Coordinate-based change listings
━━━━
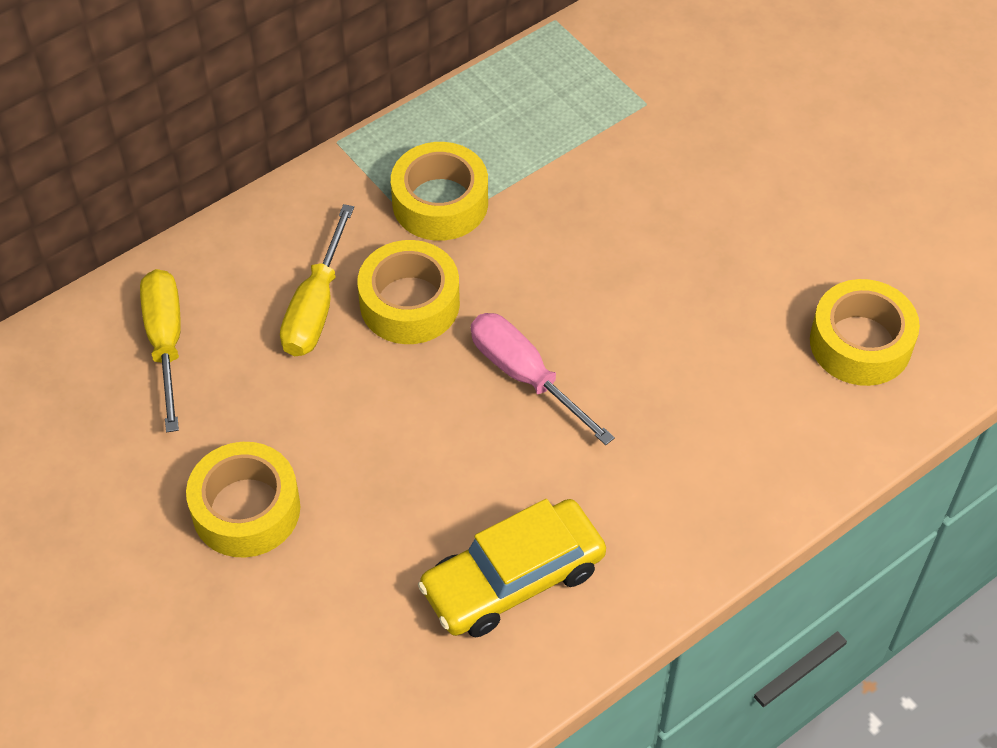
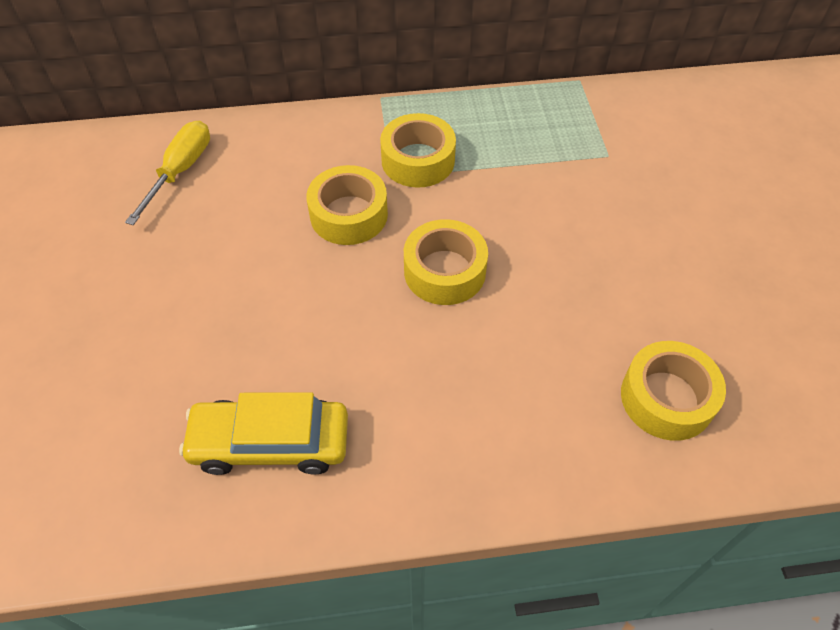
camera: 30 degrees right, 0 degrees up
(246, 509) = (138, 298): yellow tape -> yellow tape (444, 271)
(316, 307) = (287, 190): yellow screwdriver -> none
(525, 376) = (389, 299): pink screwdriver -> none

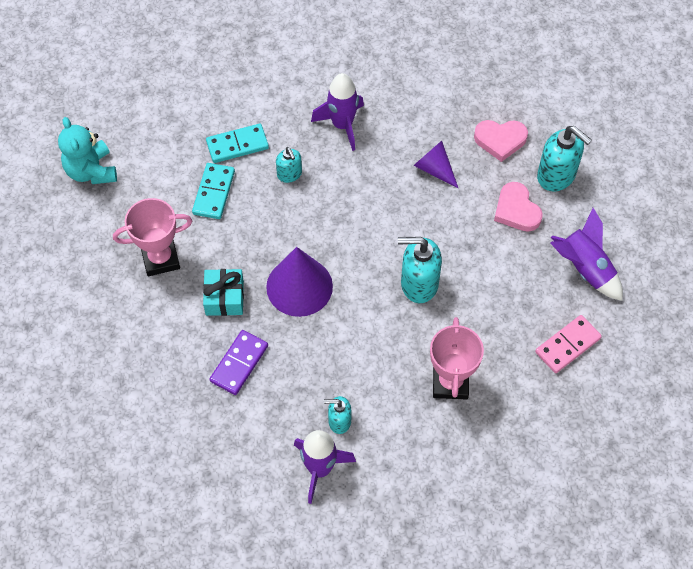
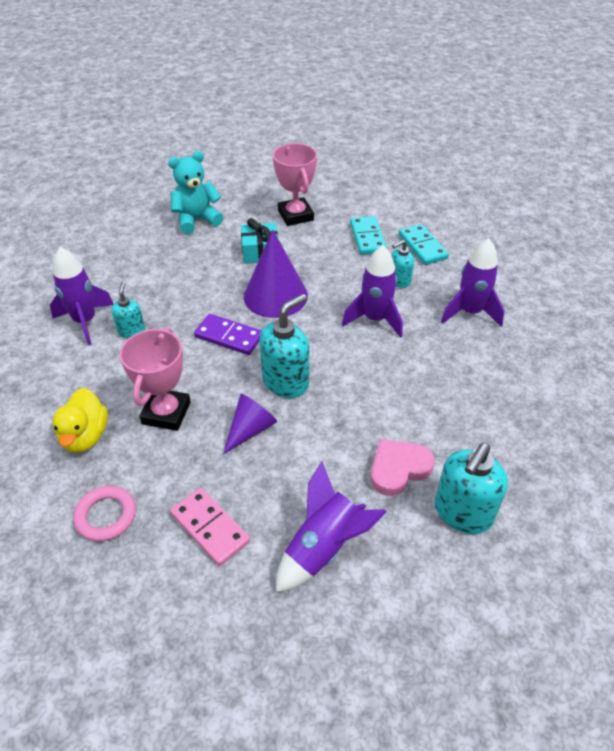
camera: 85 degrees right, 15 degrees down
(91, 171) = (373, 175): turquoise teddy bear -> turquoise teddy bear (196, 220)
(214, 192) = (367, 237): turquoise domino -> turquoise domino turned 75 degrees clockwise
(239, 363) = (195, 265): purple domino -> purple domino (229, 337)
(344, 203) = (375, 319): none -> purple rocket
(419, 284) = (286, 381): turquoise soap dispenser -> turquoise soap dispenser turned 45 degrees clockwise
(434, 169) = (437, 388): purple cone -> purple cone (251, 429)
(450, 382) = (166, 413): pink trophy -> pink trophy turned 75 degrees counterclockwise
(474, 449) = (85, 436): none -> yellow duck
(500, 140) = (497, 449): pink heart -> none
(556, 422) = (106, 516): none -> pink ring

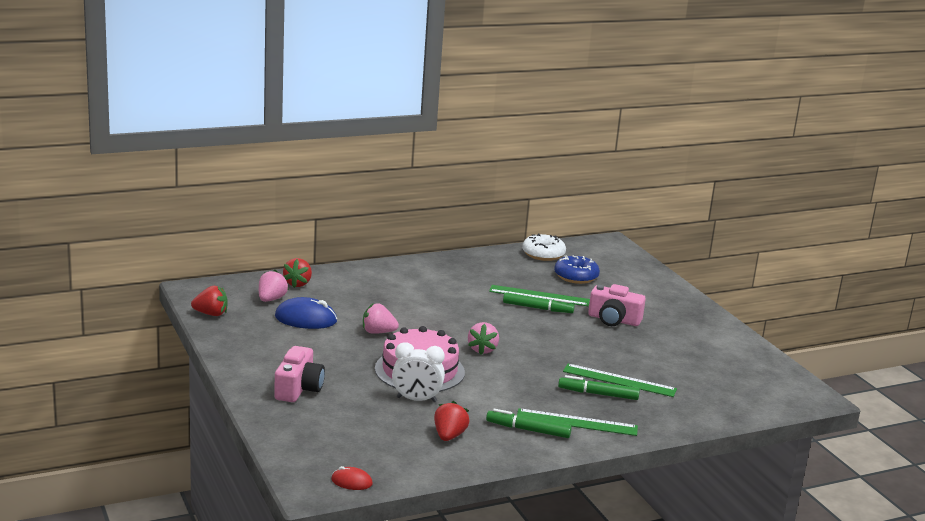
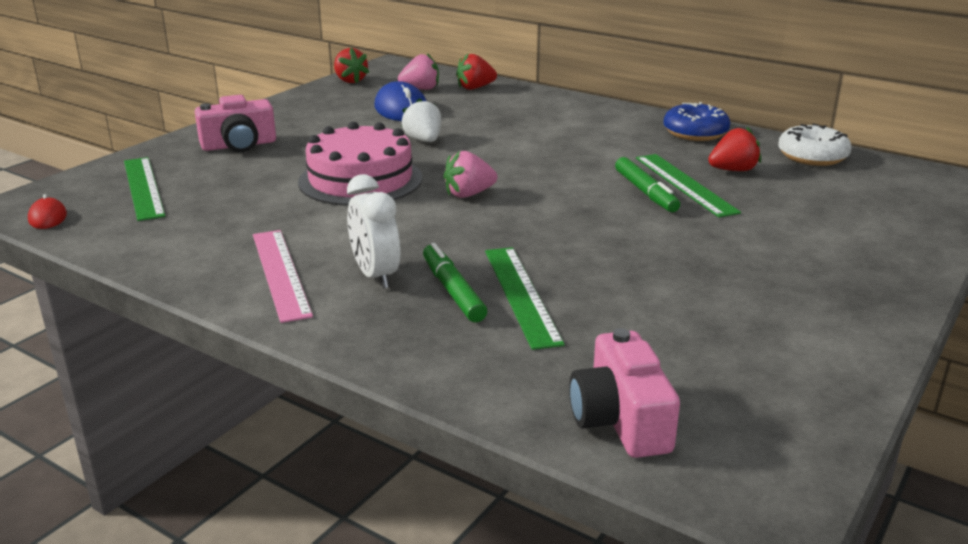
camera: 60 degrees right, 5 degrees up
(378, 332) = (424, 141): pink strawberry -> white strawberry
(416, 400) = (283, 197): white clock -> white clock (375, 275)
(449, 436) = (210, 235): red strawberry -> red strawberry (733, 170)
(528, 430) = (280, 273): green marker -> pink ruler
(576, 276) = (793, 188): blue donut -> blue donut (695, 133)
(576, 422) = (343, 298): green ruler -> green ruler (143, 187)
(614, 320) = (711, 243): pink camera -> pink camera (620, 420)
━━━━
What this task involves:
Return each line of the data where the word "turquoise" appears.

Exercise response:
(91, 171) = (373, 175): turquoise teddy bear -> turquoise teddy bear (196, 220)
(214, 192) = (367, 237): turquoise domino -> turquoise domino turned 75 degrees clockwise
(419, 284) = (286, 381): turquoise soap dispenser -> turquoise soap dispenser turned 45 degrees clockwise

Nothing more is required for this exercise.